# [Problem statement]
Print every record exactly as it appears. Leave the pictures out.

** Opening Materials provided block **

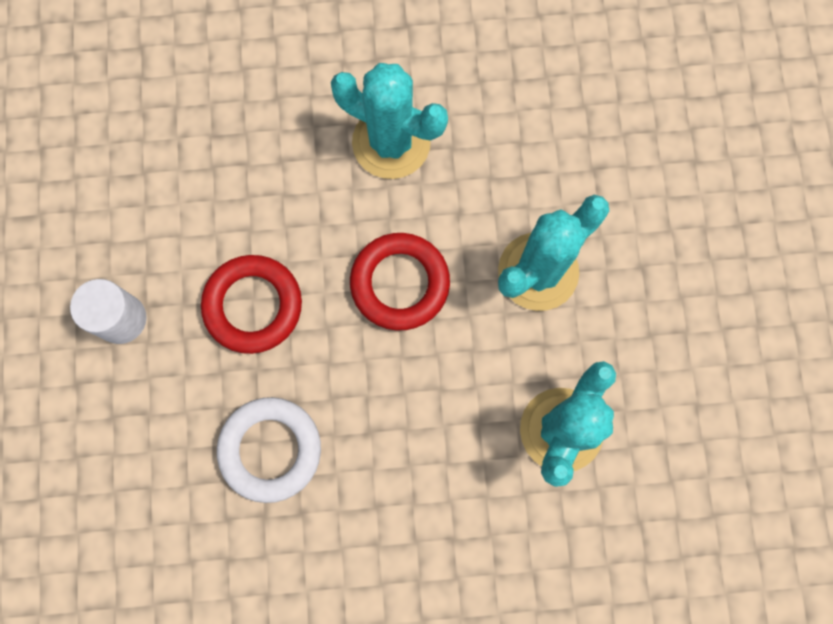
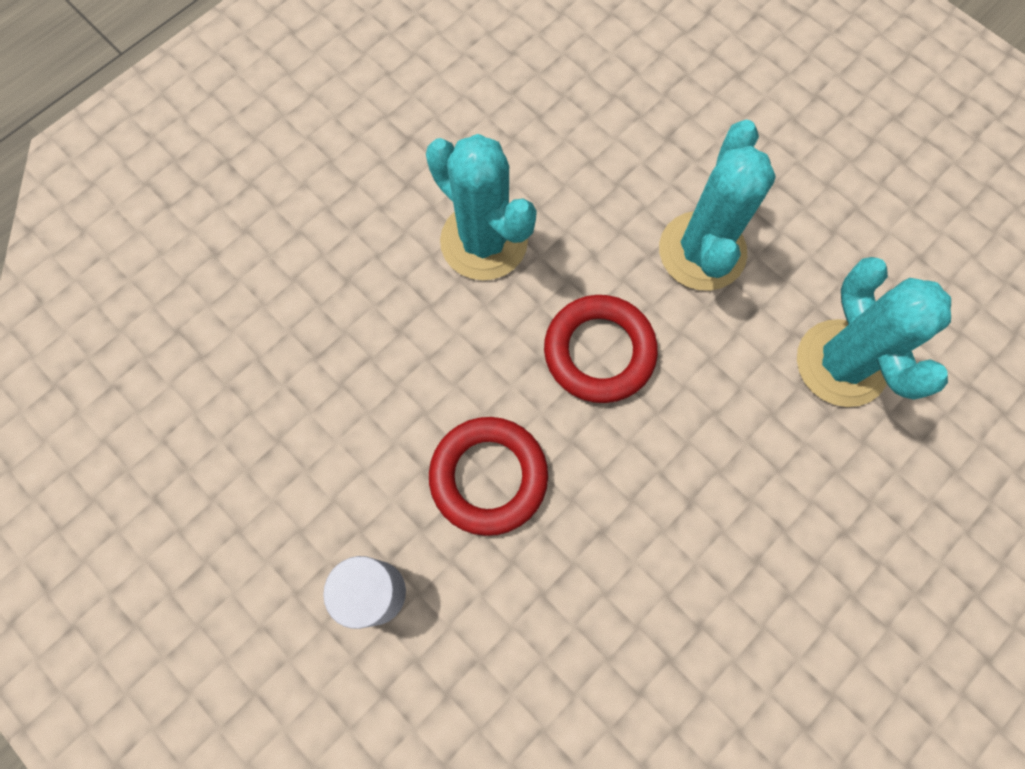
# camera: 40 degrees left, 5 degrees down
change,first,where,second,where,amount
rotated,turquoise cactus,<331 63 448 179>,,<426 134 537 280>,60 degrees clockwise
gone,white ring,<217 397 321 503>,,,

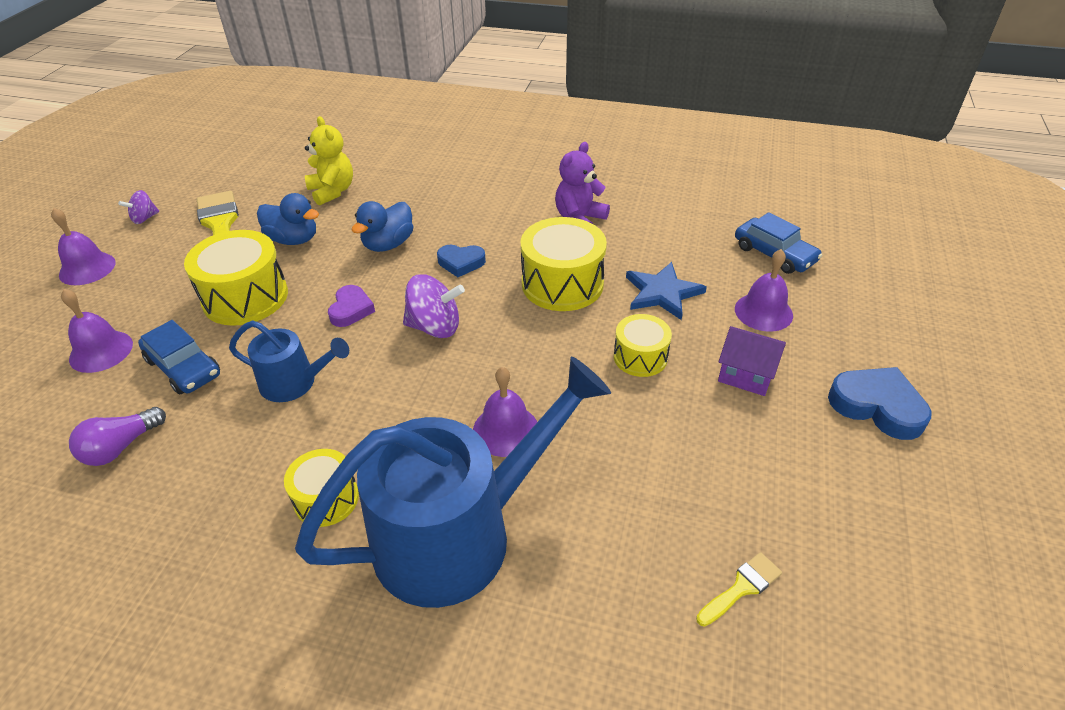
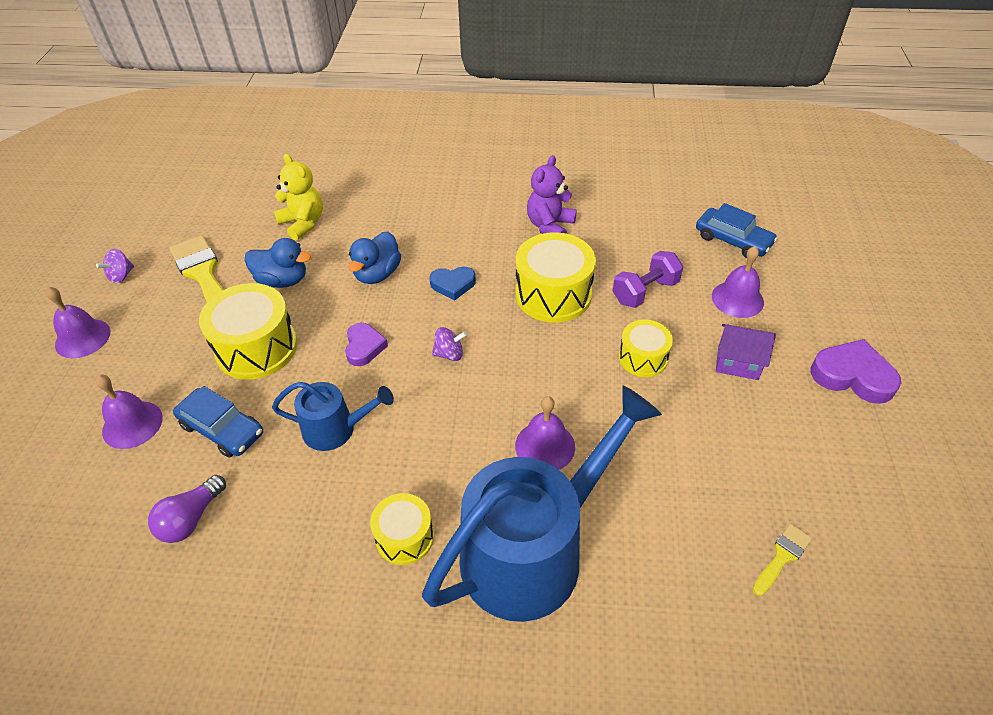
# camera: 10 degrees left, 5 degrees up
change,first,where,second,where,amount
swapped,blue star,<626 262 707 320>,purple dumbbell,<613 251 683 308>,
scaled,purple spinning top,<403 274 465 338>,,<432 327 467 361>,x0.59
repainted,blue heart,<828 367 932 440>,purple heart,<810 339 901 404>,

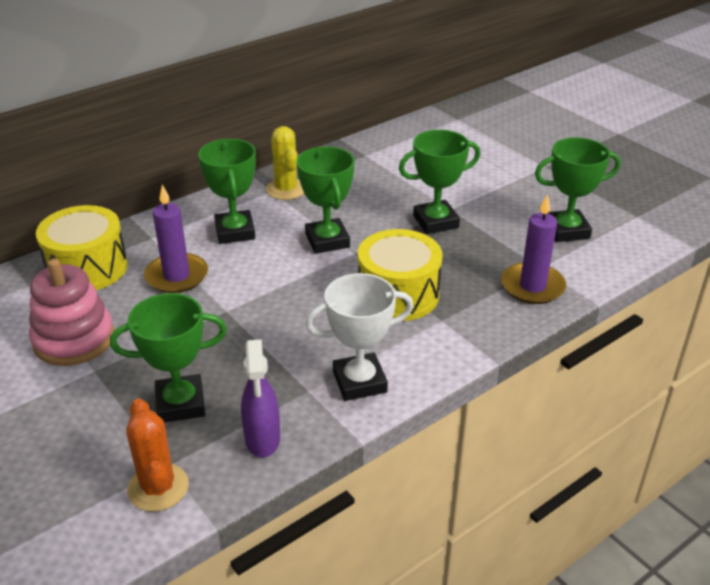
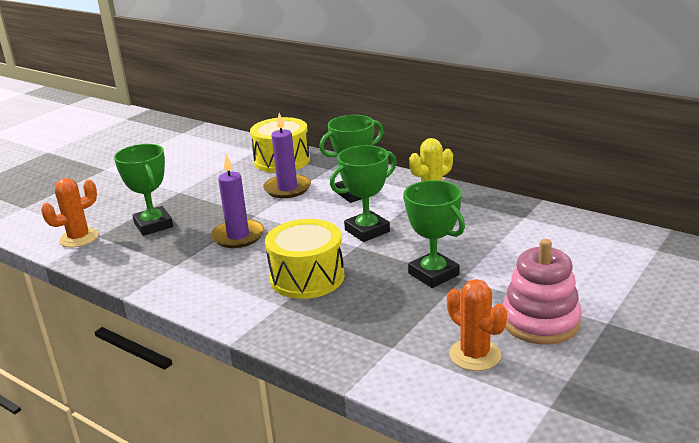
# camera: 75 degrees right, 10 degrees down
change,first,where,second,where,amount
swapped,green trophy,<535 137 621 242>,orange cactus,<447 279 507 371>,
shifted,purple candle,<501 194 566 304>,,<211 154 264 248>,
shifted,pink stacking toy,<29 259 114 366>,,<502 239 582 344>,
gone,white trophy,<305 273 414 401>,,,
gone,purple spray bottle,<241 339 280 457>,,,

** Closing Materials provided block **

# [Response below]
# camera: 40 degrees left, 5 degrees down
change,first,where,second,where,amount
rotated,turquoise cactus,<331 63 448 179>,,<426 134 537 280>,60 degrees clockwise
gone,white ring,<217 397 321 503>,,,

# camera: 10 degrees left, 5 degrees up
change,first,where,second,where,amount
swapped,blue star,<626 262 707 320>,purple dumbbell,<613 251 683 308>,
scaled,purple spinning top,<403 274 465 338>,,<432 327 467 361>,x0.59
repainted,blue heart,<828 367 932 440>,purple heart,<810 339 901 404>,

# camera: 75 degrees right, 10 degrees down
change,first,where,second,where,amount
swapped,green trophy,<535 137 621 242>,orange cactus,<447 279 507 371>,
shifted,purple candle,<501 194 566 304>,,<211 154 264 248>,
shifted,pink stacking toy,<29 259 114 366>,,<502 239 582 344>,
gone,white trophy,<305 273 414 401>,,,
gone,purple spray bottle,<241 339 280 457>,,,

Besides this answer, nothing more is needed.